─── ENTRIES PROVIDED ───
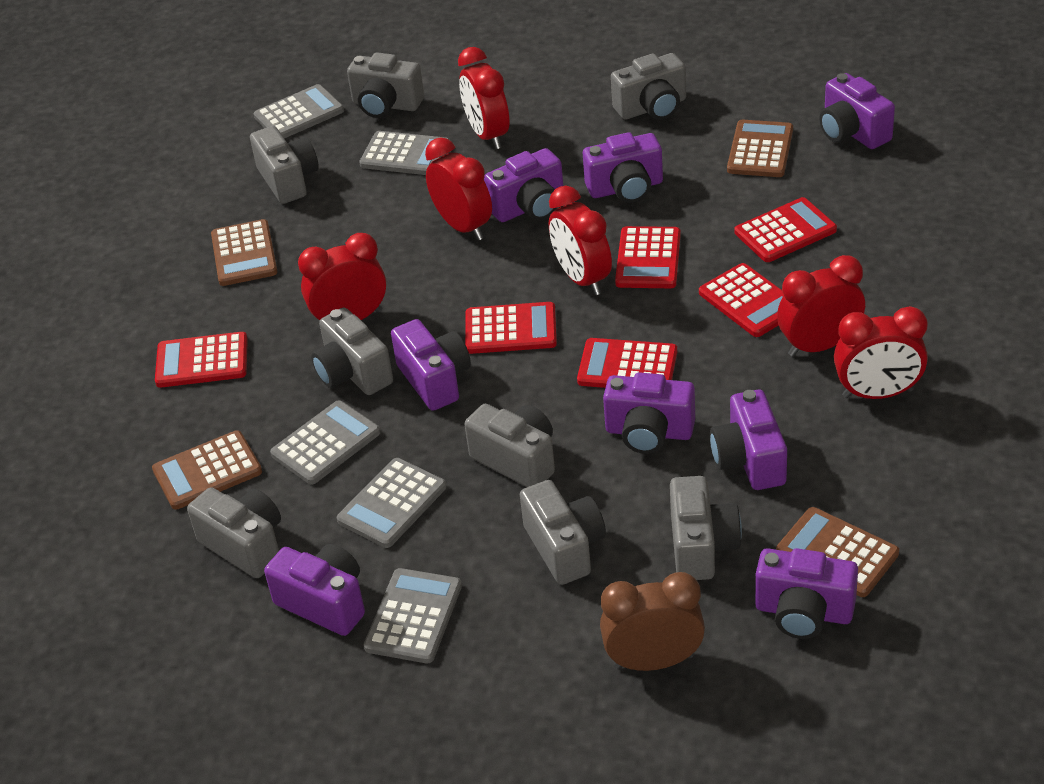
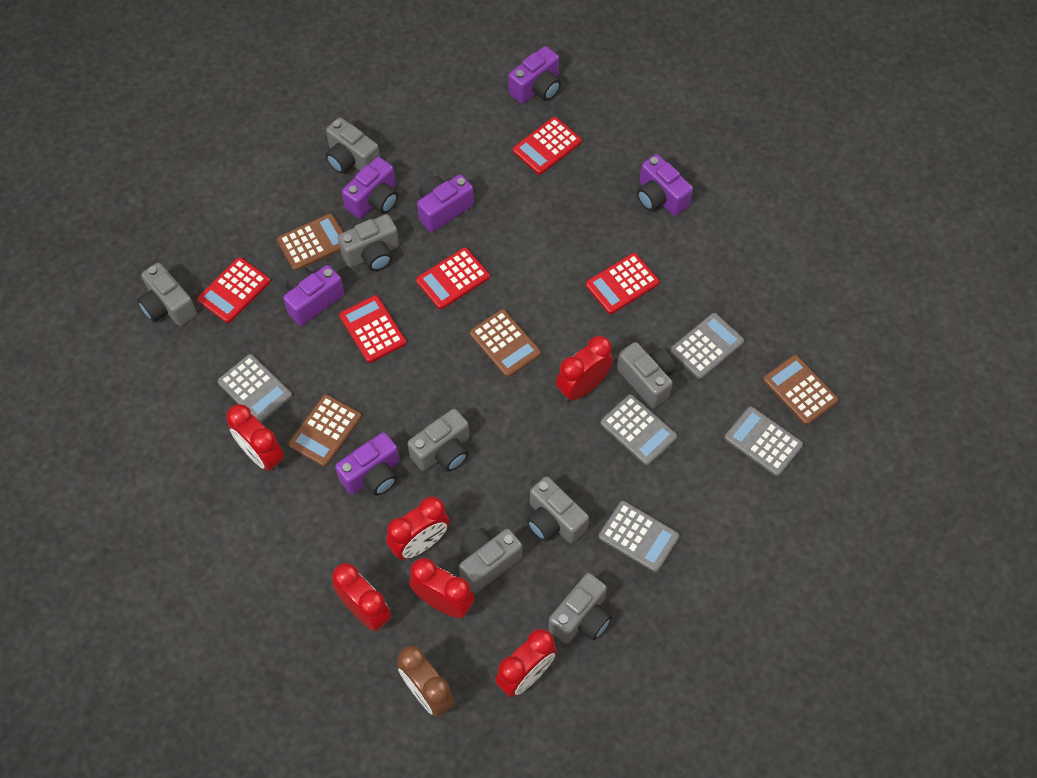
purple camera: 8 -> 6
red calculator: 6 -> 5

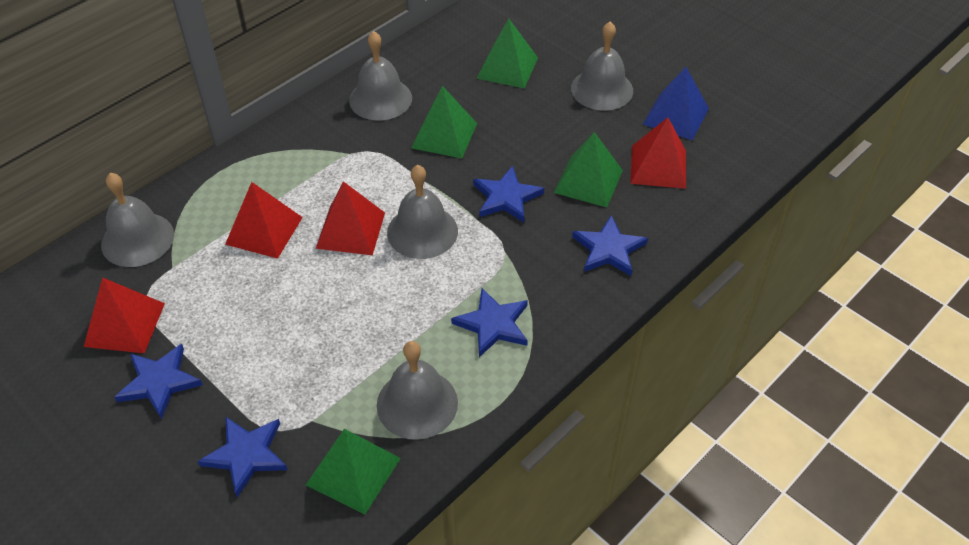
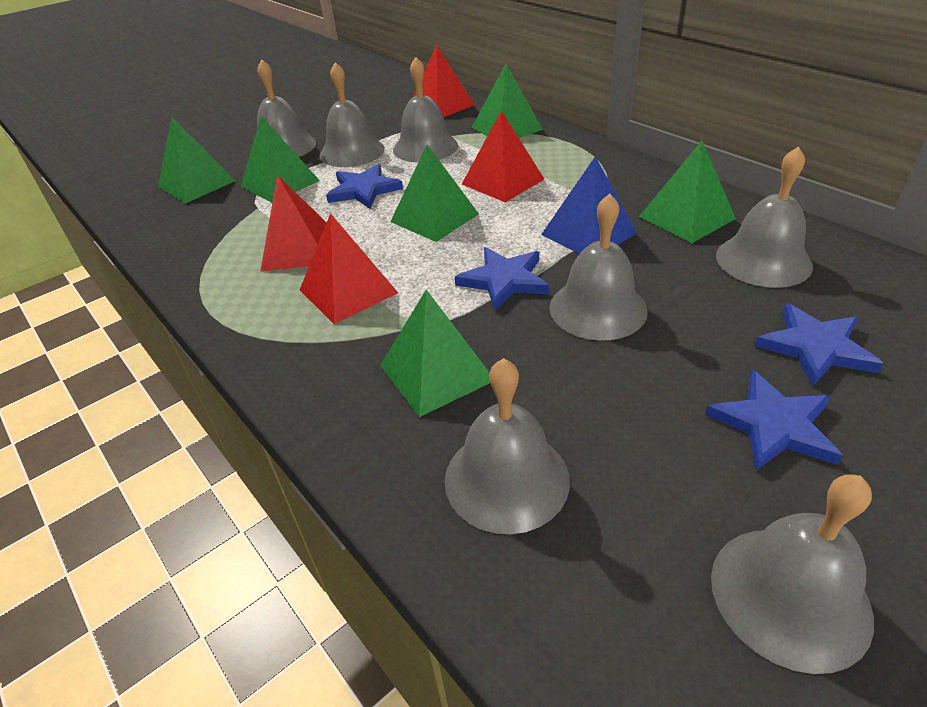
blue star: 5 -> 4
green pyramid: 4 -> 6
grey bell: 5 -> 7

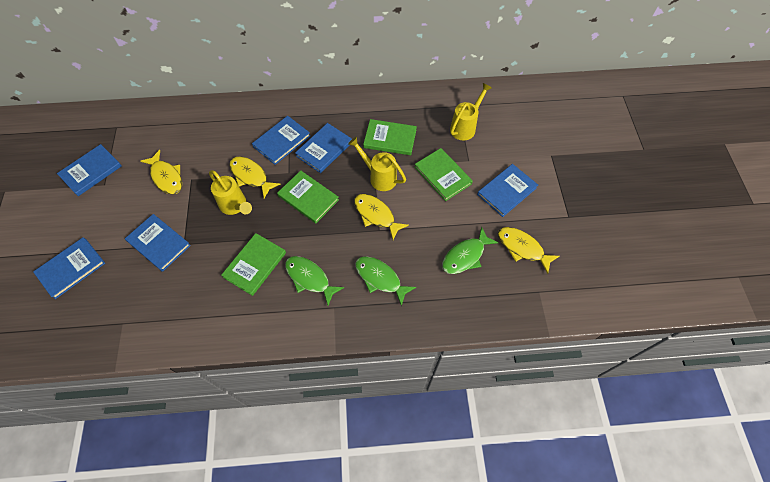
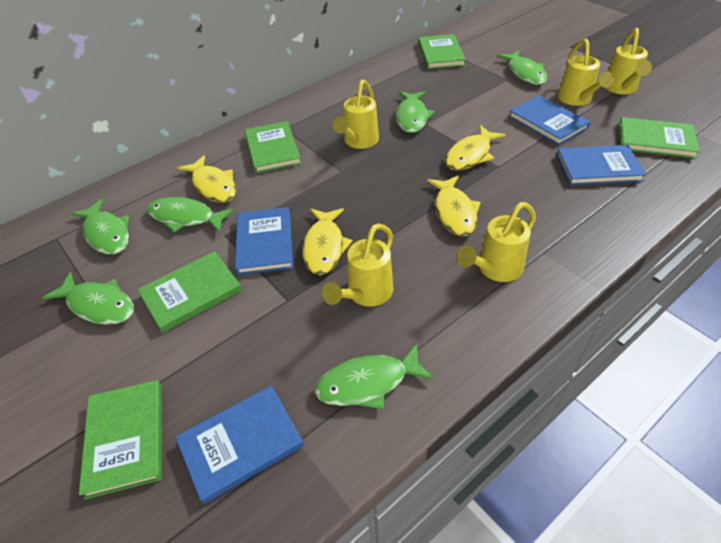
blue book: 6 -> 4
green book: 4 -> 5
green fish: 3 -> 6
yellow watering can: 3 -> 5

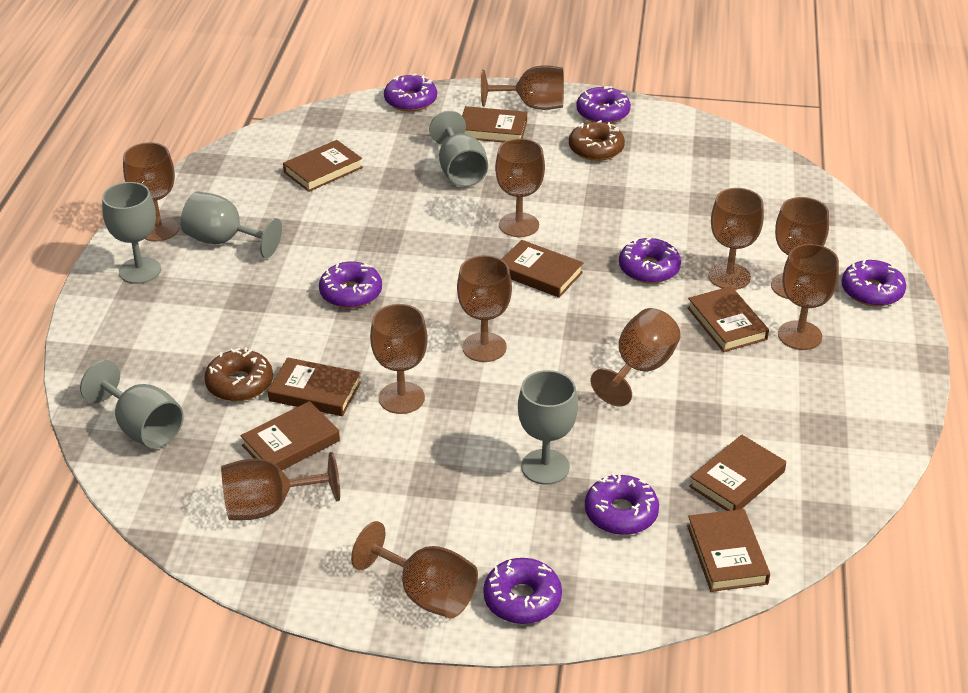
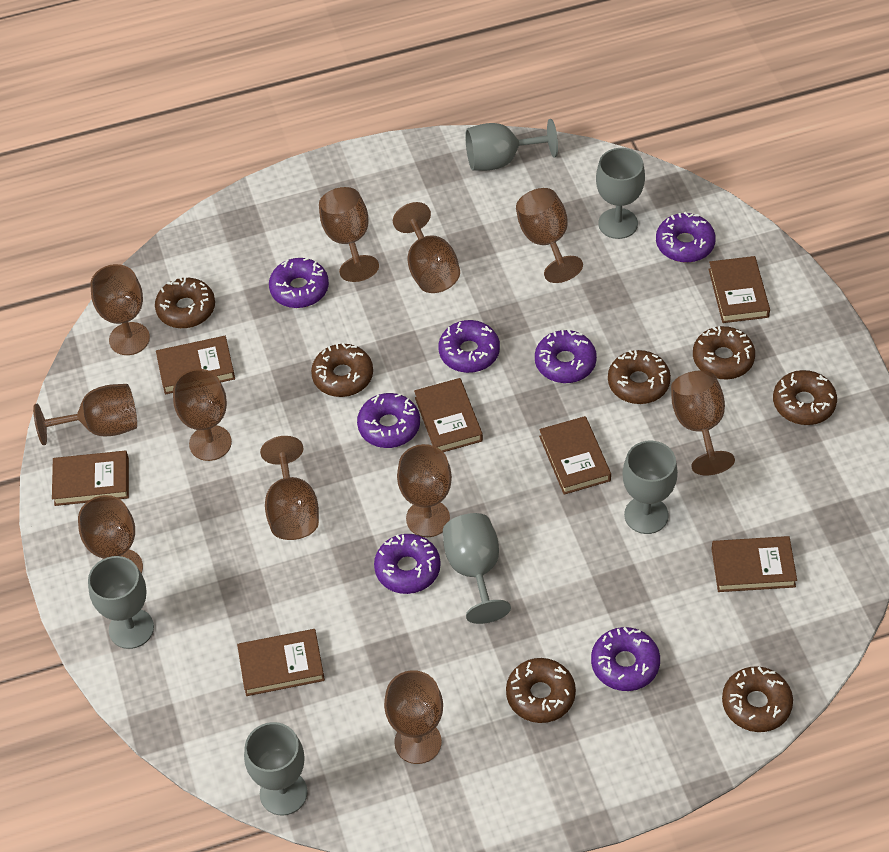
brown book: 8 -> 7
brown donut: 2 -> 7
grey goblet: 5 -> 6

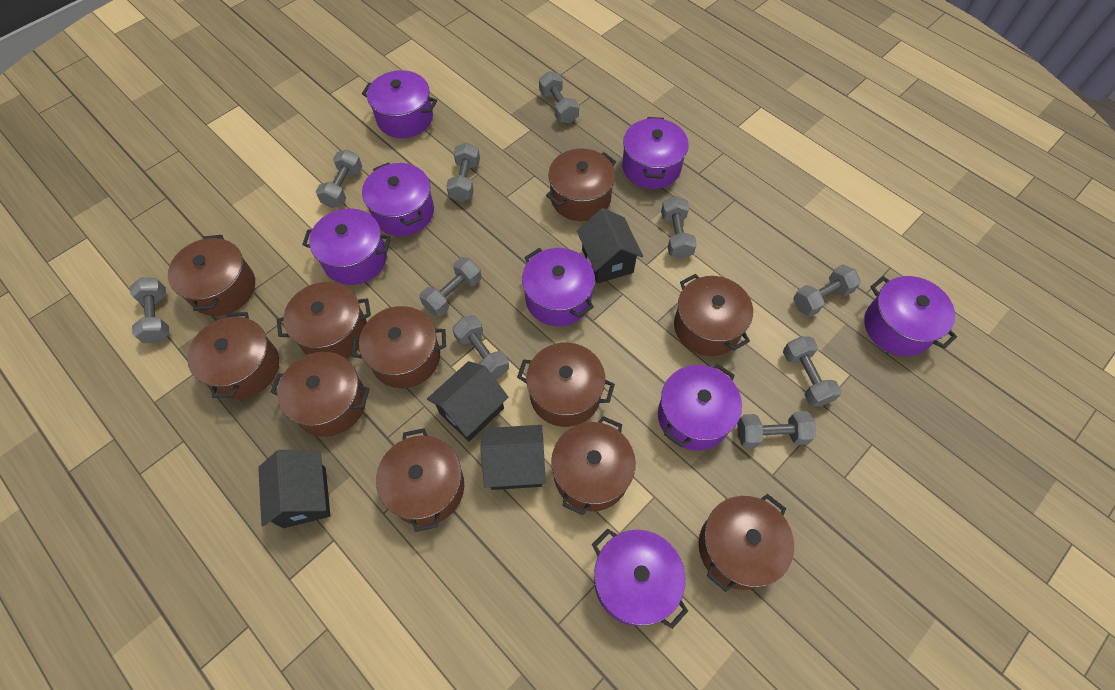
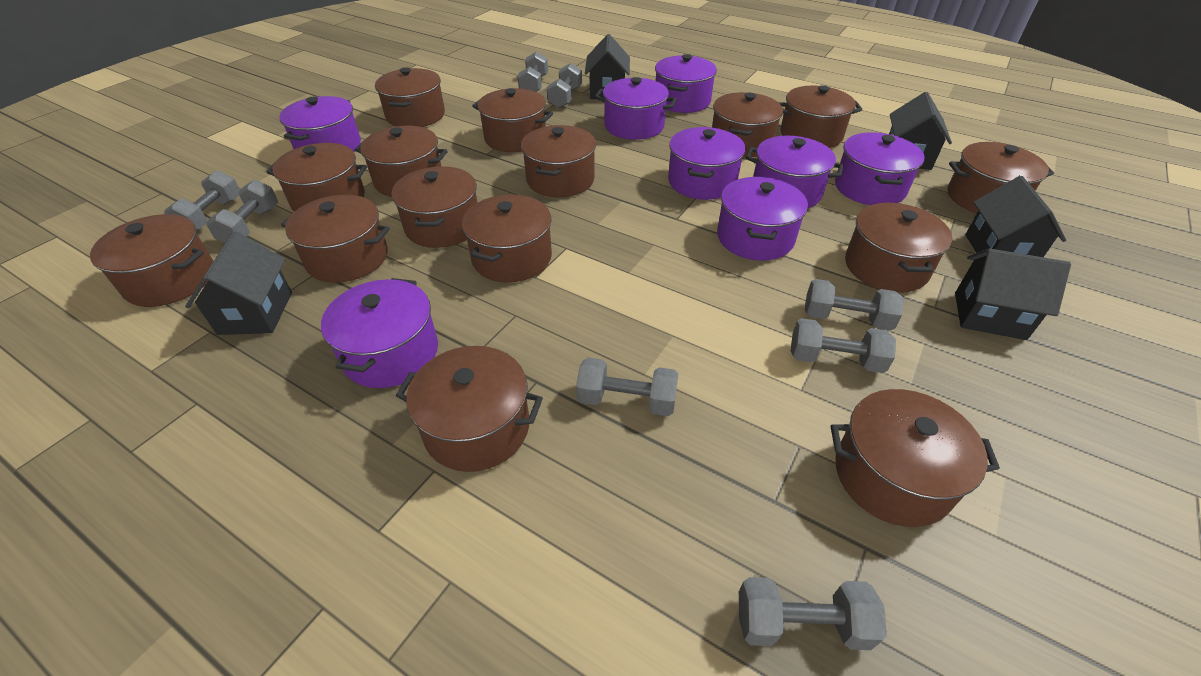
black house: 4 -> 5
brown pot: 11 -> 15
grey dumbbell: 10 -> 8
───
__WORK TO BE COMPLETED__: The records above should be returned word for word, with every picture left out.

__ANSWER__:
purple camera: 8 -> 6
red calculator: 6 -> 5

blue star: 5 -> 4
green pyramid: 4 -> 6
grey bell: 5 -> 7

blue book: 6 -> 4
green book: 4 -> 5
green fish: 3 -> 6
yellow watering can: 3 -> 5

brown book: 8 -> 7
brown donut: 2 -> 7
grey goblet: 5 -> 6

black house: 4 -> 5
brown pot: 11 -> 15
grey dumbbell: 10 -> 8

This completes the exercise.